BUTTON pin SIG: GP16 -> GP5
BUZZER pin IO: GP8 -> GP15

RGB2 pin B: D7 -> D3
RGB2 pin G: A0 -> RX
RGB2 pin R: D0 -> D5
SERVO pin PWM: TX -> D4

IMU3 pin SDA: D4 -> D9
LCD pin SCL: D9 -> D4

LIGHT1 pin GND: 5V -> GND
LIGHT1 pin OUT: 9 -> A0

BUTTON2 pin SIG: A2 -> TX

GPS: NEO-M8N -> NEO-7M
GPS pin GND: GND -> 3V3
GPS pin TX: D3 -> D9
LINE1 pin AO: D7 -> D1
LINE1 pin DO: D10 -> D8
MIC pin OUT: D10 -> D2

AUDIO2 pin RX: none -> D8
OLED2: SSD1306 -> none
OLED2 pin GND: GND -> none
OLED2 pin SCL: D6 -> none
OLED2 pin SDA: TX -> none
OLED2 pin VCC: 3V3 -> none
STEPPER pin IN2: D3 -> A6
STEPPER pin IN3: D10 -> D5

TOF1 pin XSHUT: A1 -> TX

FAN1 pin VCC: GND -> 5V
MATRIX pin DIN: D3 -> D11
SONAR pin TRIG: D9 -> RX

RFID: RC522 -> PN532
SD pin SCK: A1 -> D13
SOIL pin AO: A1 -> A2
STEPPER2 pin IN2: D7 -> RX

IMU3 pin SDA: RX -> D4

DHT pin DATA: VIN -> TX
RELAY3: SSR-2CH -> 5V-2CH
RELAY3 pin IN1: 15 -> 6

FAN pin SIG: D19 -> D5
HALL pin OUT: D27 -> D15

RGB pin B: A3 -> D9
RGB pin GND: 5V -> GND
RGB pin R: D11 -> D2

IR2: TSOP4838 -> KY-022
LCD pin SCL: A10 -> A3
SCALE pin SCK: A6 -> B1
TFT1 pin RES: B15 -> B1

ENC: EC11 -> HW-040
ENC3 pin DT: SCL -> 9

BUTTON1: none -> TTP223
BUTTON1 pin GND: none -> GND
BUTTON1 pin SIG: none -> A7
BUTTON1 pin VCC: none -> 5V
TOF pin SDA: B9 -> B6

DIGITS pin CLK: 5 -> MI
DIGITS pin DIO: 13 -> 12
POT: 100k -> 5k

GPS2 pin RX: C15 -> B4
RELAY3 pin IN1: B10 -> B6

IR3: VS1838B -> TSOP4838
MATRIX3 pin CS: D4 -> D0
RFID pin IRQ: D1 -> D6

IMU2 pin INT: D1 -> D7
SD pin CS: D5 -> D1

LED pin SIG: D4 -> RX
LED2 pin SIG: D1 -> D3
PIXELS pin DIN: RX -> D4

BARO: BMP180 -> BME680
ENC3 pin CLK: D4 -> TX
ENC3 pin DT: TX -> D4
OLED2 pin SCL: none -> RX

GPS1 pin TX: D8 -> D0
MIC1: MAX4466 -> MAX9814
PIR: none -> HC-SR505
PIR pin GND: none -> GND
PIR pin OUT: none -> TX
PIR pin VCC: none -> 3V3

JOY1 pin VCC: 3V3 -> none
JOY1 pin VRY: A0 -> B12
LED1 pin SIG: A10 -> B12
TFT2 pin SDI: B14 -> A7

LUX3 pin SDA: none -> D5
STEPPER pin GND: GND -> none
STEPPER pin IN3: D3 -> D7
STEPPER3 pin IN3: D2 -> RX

> _YOUR ASSIGNMENT_
Retype the material above from start to finish without any changes.

> _RESULT FOR THIS EXERCISE_
BUTTON pin SIG: GP16 -> GP5
BUZZER pin IO: GP8 -> GP15

RGB2 pin B: D7 -> D3
RGB2 pin G: A0 -> RX
RGB2 pin R: D0 -> D5
SERVO pin PWM: TX -> D4

IMU3 pin SDA: D4 -> D9
LCD pin SCL: D9 -> D4

LIGHT1 pin GND: 5V -> GND
LIGHT1 pin OUT: 9 -> A0

BUTTON2 pin SIG: A2 -> TX

GPS: NEO-M8N -> NEO-7M
GPS pin GND: GND -> 3V3
GPS pin TX: D3 -> D9
LINE1 pin AO: D7 -> D1
LINE1 pin DO: D10 -> D8
MIC pin OUT: D10 -> D2

AUDIO2 pin RX: none -> D8
OLED2: SSD1306 -> none
OLED2 pin GND: GND -> none
OLED2 pin SCL: D6 -> none
OLED2 pin SDA: TX -> none
OLED2 pin VCC: 3V3 -> none
STEPPER pin IN2: D3 -> A6
STEPPER pin IN3: D10 -> D5

TOF1 pin XSHUT: A1 -> TX

FAN1 pin VCC: GND -> 5V
MATRIX pin DIN: D3 -> D11
SONAR pin TRIG: D9 -> RX

RFID: RC522 -> PN532
SD pin SCK: A1 -> D13
SOIL pin AO: A1 -> A2
STEPPER2 pin IN2: D7 -> RX

IMU3 pin SDA: RX -> D4

DHT pin DATA: VIN -> TX
RELAY3: SSR-2CH -> 5V-2CH
RELAY3 pin IN1: 15 -> 6

FAN pin SIG: D19 -> D5
HALL pin OUT: D27 -> D15

RGB pin B: A3 -> D9
RGB pin GND: 5V -> GND
RGB pin R: D11 -> D2

IR2: TSOP4838 -> KY-022
LCD pin SCL: A10 -> A3
SCALE pin SCK: A6 -> B1
TFT1 pin RES: B15 -> B1

ENC: EC11 -> HW-040
ENC3 pin DT: SCL -> 9

BUTTON1: none -> TTP223
BUTTON1 pin GND: none -> GND
BUTTON1 pin SIG: none -> A7
BUTTON1 pin VCC: none -> 5V
TOF pin SDA: B9 -> B6

DIGITS pin CLK: 5 -> MI
DIGITS pin DIO: 13 -> 12
POT: 100k -> 5k

GPS2 pin RX: C15 -> B4
RELAY3 pin IN1: B10 -> B6

IR3: VS1838B -> TSOP4838
MATRIX3 pin CS: D4 -> D0
RFID pin IRQ: D1 -> D6

IMU2 pin INT: D1 -> D7
SD pin CS: D5 -> D1

LED pin SIG: D4 -> RX
LED2 pin SIG: D1 -> D3
PIXELS pin DIN: RX -> D4

BARO: BMP180 -> BME680
ENC3 pin CLK: D4 -> TX
ENC3 pin DT: TX -> D4
OLED2 pin SCL: none -> RX

GPS1 pin TX: D8 -> D0
MIC1: MAX4466 -> MAX9814
PIR: none -> HC-SR505
PIR pin GND: none -> GND
PIR pin OUT: none -> TX
PIR pin VCC: none -> 3V3

JOY1 pin VCC: 3V3 -> none
JOY1 pin VRY: A0 -> B12
LED1 pin SIG: A10 -> B12
TFT2 pin SDI: B14 -> A7

LUX3 pin SDA: none -> D5
STEPPER pin GND: GND -> none
STEPPER pin IN3: D3 -> D7
STEPPER3 pin IN3: D2 -> RX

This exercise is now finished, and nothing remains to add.